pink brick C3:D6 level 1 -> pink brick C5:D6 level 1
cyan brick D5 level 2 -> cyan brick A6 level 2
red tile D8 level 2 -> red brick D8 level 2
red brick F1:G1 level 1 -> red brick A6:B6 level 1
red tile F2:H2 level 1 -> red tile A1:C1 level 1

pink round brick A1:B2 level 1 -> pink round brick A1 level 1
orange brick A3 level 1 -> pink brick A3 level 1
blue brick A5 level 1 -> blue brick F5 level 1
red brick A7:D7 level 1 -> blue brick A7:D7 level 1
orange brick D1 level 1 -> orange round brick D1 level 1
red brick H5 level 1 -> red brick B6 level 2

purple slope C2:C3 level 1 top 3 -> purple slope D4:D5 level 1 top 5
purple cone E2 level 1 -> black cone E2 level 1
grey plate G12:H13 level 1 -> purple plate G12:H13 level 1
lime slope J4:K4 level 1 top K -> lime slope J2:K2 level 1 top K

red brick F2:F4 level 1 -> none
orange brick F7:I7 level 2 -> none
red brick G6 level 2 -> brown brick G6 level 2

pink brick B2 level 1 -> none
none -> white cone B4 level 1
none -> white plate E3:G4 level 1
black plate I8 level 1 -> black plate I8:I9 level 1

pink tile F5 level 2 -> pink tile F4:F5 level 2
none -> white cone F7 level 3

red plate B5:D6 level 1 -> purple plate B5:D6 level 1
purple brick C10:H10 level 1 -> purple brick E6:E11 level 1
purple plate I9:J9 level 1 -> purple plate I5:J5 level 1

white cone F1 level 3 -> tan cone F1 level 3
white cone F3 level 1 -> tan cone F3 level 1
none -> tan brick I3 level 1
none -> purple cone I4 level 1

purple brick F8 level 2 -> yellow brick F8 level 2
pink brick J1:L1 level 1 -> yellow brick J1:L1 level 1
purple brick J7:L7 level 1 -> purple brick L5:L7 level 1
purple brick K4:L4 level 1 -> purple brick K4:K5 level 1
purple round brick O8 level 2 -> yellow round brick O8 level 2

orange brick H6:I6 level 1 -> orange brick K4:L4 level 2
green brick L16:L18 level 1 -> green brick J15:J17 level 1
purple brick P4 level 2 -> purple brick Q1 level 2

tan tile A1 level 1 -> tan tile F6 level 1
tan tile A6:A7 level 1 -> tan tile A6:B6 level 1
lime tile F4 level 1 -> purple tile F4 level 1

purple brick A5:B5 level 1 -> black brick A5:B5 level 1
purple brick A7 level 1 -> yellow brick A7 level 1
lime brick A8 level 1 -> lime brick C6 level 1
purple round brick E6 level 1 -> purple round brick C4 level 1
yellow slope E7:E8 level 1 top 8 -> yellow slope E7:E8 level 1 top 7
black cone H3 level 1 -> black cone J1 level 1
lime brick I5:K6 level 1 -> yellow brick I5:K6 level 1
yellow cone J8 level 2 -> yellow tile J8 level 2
********
--- Activity ---
Reproduce the data above exactly, leaving nothing out.

--- Answer space ---
pink brick C3:D6 level 1 -> pink brick C5:D6 level 1
cyan brick D5 level 2 -> cyan brick A6 level 2
red tile D8 level 2 -> red brick D8 level 2
red brick F1:G1 level 1 -> red brick A6:B6 level 1
red tile F2:H2 level 1 -> red tile A1:C1 level 1

pink round brick A1:B2 level 1 -> pink round brick A1 level 1
orange brick A3 level 1 -> pink brick A3 level 1
blue brick A5 level 1 -> blue brick F5 level 1
red brick A7:D7 level 1 -> blue brick A7:D7 level 1
orange brick D1 level 1 -> orange round brick D1 level 1
red brick H5 level 1 -> red brick B6 level 2

purple slope C2:C3 level 1 top 3 -> purple slope D4:D5 level 1 top 5
purple cone E2 level 1 -> black cone E2 level 1
grey plate G12:H13 level 1 -> purple plate G12:H13 level 1
lime slope J4:K4 level 1 top K -> lime slope J2:K2 level 1 top K

red brick F2:F4 level 1 -> none
orange brick F7:I7 level 2 -> none
red brick G6 level 2 -> brown brick G6 level 2

pink brick B2 level 1 -> none
none -> white cone B4 level 1
none -> white plate E3:G4 level 1
black plate I8 level 1 -> black plate I8:I9 level 1

pink tile F5 level 2 -> pink tile F4:F5 level 2
none -> white cone F7 level 3

red plate B5:D6 level 1 -> purple plate B5:D6 level 1
purple brick C10:H10 level 1 -> purple brick E6:E11 level 1
purple plate I9:J9 level 1 -> purple plate I5:J5 level 1

white cone F1 level 3 -> tan cone F1 level 3
white cone F3 level 1 -> tan cone F3 level 1
none -> tan brick I3 level 1
none -> purple cone I4 level 1

purple brick F8 level 2 -> yellow brick F8 level 2
pink brick J1:L1 level 1 -> yellow brick J1:L1 level 1
purple brick J7:L7 level 1 -> purple brick L5:L7 level 1
purple brick K4:L4 level 1 -> purple brick K4:K5 level 1
purple round brick O8 level 2 -> yellow round brick O8 level 2

orange brick H6:I6 level 1 -> orange brick K4:L4 level 2
green brick L16:L18 level 1 -> green brick J15:J17 level 1
purple brick P4 level 2 -> purple brick Q1 level 2

tan tile A1 level 1 -> tan tile F6 level 1
tan tile A6:A7 level 1 -> tan tile A6:B6 level 1
lime tile F4 level 1 -> purple tile F4 level 1

purple brick A5:B5 level 1 -> black brick A5:B5 level 1
purple brick A7 level 1 -> yellow brick A7 level 1
lime brick A8 level 1 -> lime brick C6 level 1
purple round brick E6 level 1 -> purple round brick C4 level 1
yellow slope E7:E8 level 1 top 8 -> yellow slope E7:E8 level 1 top 7
black cone H3 level 1 -> black cone J1 level 1
lime brick I5:K6 level 1 -> yellow brick I5:K6 level 1
yellow cone J8 level 2 -> yellow tile J8 level 2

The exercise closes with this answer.